* Your instructions: Show each line of the records in which the word "none" occurs.

╭──

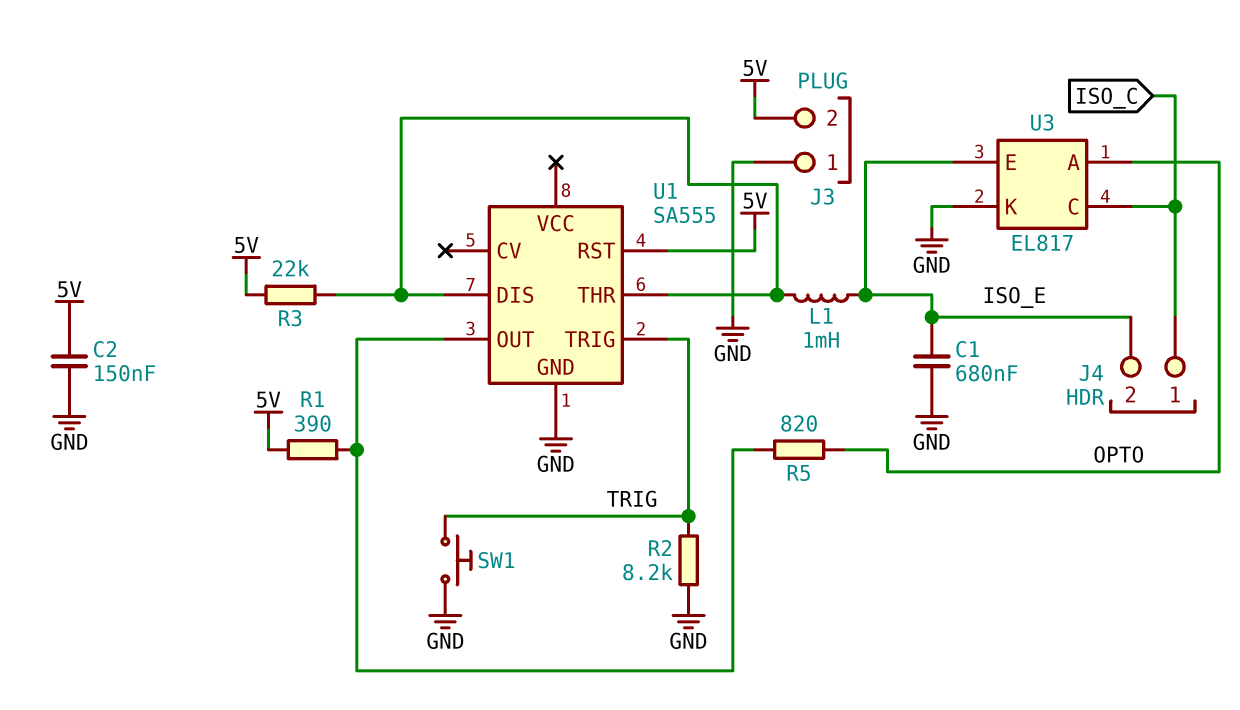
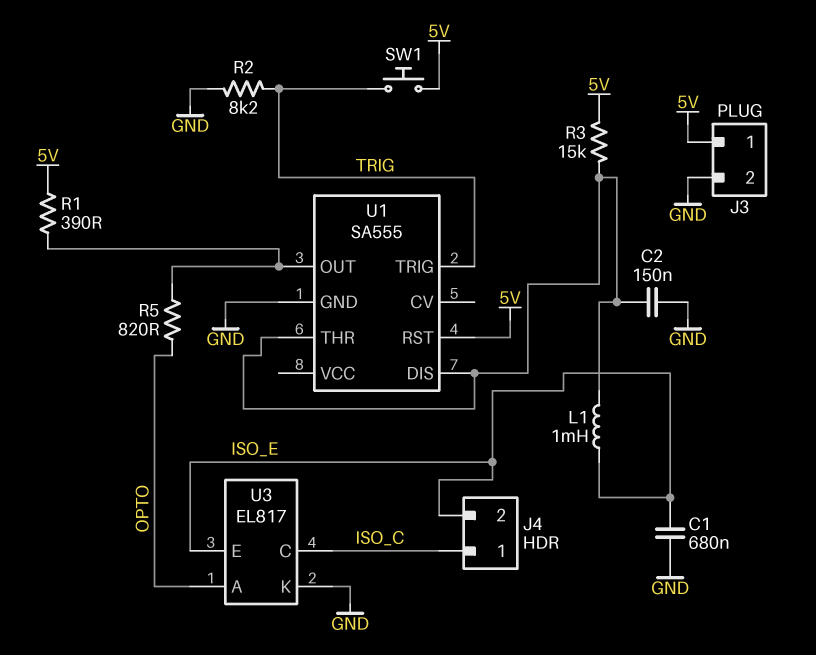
C2: 150nF (5V, GND) -> 150nF (GND, U1/DIS)
J3 pin 1: GND -> 5V
J3 pin 2: 5V -> GND
R3: 22k (5V, U1/DIS) -> 15k (5V, U1/DIS)
SW1: button (GND, TRIG) -> button (5V, TRIG)

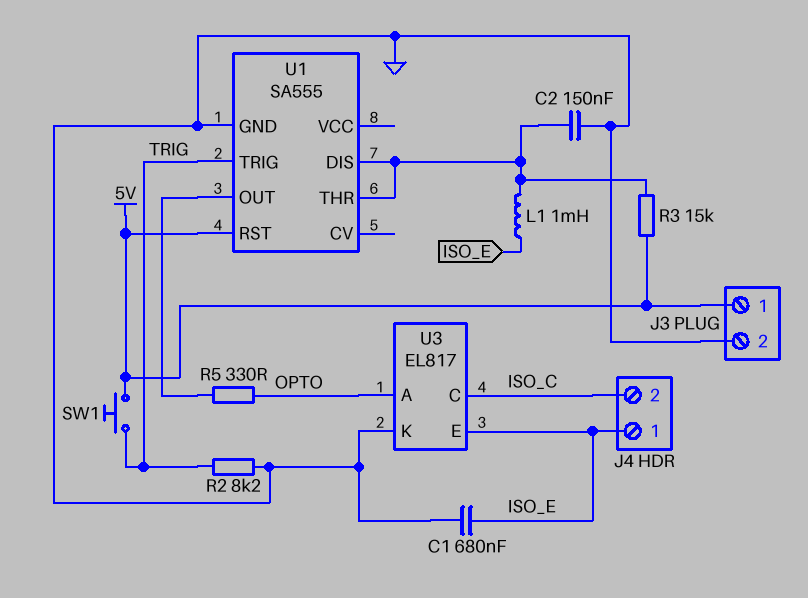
J4 pin 1: ISO_C -> ISO_E
J4 pin 2: ISO_E -> ISO_C
R1: 390 (5V, U1/OUT) -> none
R5: 820 (OPTO, U1/OUT) -> 330 (OPTO, U1/OUT)

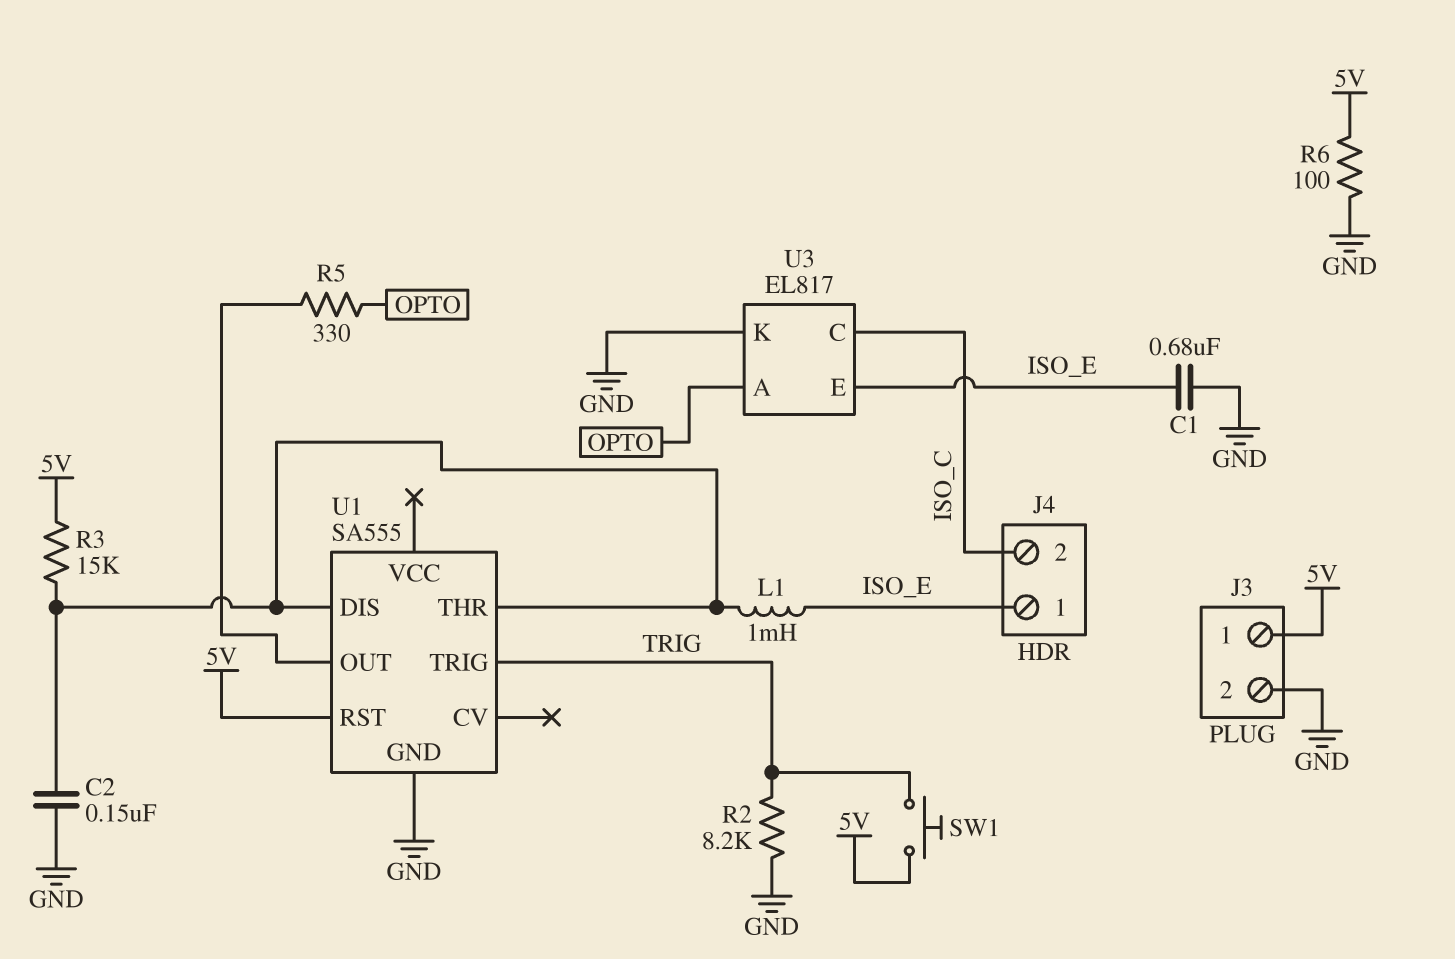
R6: none -> 100 (5V, GND)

╰──

* Response to this exercise:
R1: 390 (5V, U1/OUT) -> none
R6: none -> 100 (5V, GND)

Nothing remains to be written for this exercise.